▸ Records from a collection
%%

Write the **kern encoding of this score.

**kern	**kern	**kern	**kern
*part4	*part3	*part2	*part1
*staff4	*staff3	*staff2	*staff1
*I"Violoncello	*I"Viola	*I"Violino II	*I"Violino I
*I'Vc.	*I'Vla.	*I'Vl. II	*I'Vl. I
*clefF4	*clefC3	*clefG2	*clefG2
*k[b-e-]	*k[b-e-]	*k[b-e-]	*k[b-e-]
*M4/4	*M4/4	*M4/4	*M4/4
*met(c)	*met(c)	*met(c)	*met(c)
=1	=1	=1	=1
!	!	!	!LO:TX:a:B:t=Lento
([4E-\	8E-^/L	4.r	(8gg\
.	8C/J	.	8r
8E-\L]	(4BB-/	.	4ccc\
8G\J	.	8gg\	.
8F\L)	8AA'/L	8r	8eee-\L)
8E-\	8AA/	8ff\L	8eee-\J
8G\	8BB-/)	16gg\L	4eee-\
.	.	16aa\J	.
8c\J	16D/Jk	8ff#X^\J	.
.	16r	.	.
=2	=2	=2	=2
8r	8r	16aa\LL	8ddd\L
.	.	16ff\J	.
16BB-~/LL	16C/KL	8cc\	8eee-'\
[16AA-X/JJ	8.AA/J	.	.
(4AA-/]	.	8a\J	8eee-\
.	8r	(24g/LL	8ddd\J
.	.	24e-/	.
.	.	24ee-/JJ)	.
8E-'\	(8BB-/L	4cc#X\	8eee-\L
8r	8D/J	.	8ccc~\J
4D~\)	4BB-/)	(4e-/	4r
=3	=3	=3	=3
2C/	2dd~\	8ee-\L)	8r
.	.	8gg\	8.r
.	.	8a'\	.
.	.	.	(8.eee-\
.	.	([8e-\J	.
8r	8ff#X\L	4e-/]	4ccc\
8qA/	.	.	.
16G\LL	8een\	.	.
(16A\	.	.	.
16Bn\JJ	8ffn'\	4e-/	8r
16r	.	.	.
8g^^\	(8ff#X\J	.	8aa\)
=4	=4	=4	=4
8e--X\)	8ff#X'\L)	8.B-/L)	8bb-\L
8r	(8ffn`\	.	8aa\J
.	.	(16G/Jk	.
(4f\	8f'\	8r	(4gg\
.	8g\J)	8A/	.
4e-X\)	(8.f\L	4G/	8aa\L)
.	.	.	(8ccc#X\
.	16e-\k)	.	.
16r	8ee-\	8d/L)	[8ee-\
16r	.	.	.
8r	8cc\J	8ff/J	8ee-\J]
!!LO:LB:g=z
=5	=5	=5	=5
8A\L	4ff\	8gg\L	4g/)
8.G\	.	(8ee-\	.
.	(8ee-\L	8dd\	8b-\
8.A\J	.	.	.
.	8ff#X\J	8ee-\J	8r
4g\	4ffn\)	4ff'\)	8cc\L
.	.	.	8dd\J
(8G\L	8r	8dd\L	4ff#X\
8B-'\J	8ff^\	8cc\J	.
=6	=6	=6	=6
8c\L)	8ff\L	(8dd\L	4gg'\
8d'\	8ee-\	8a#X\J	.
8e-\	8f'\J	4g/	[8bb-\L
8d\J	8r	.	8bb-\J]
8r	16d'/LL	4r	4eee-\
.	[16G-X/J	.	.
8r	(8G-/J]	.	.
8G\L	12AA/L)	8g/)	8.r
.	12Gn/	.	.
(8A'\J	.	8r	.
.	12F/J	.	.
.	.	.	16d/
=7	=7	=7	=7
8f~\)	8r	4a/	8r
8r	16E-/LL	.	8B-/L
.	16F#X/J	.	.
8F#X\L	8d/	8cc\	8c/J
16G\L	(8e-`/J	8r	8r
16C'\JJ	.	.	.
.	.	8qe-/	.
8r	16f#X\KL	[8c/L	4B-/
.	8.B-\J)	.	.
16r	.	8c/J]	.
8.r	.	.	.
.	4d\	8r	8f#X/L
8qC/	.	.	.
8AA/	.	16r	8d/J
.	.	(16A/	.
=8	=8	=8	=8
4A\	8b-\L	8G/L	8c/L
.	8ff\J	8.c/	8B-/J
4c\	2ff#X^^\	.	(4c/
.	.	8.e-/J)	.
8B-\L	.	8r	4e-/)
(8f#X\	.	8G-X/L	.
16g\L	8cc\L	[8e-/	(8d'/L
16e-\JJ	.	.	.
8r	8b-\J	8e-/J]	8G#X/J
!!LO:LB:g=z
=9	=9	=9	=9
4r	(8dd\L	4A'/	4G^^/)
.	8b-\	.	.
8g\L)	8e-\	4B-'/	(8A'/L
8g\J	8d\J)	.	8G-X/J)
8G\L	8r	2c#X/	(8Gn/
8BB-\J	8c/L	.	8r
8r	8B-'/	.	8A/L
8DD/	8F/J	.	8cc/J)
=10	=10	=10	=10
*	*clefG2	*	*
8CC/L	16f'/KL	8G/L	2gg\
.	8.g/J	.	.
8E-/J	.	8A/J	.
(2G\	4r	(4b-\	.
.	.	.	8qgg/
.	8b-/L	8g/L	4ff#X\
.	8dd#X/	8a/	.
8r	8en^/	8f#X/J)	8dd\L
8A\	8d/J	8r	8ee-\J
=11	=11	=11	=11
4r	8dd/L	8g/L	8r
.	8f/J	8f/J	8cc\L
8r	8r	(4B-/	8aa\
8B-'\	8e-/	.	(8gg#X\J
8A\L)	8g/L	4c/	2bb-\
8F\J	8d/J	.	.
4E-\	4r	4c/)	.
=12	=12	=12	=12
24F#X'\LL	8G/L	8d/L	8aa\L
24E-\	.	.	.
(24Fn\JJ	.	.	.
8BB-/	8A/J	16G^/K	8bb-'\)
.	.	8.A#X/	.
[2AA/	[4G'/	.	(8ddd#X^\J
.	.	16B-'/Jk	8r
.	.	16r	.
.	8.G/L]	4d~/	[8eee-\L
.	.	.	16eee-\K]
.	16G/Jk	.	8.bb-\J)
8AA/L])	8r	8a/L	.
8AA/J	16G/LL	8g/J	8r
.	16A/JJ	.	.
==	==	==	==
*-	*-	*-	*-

%%

▸ Challenge
List every line of the entries above that contains the string "kern".

▸ Full output
Write the **kern encoding of this score.
**kern	**kern	**kern	**kern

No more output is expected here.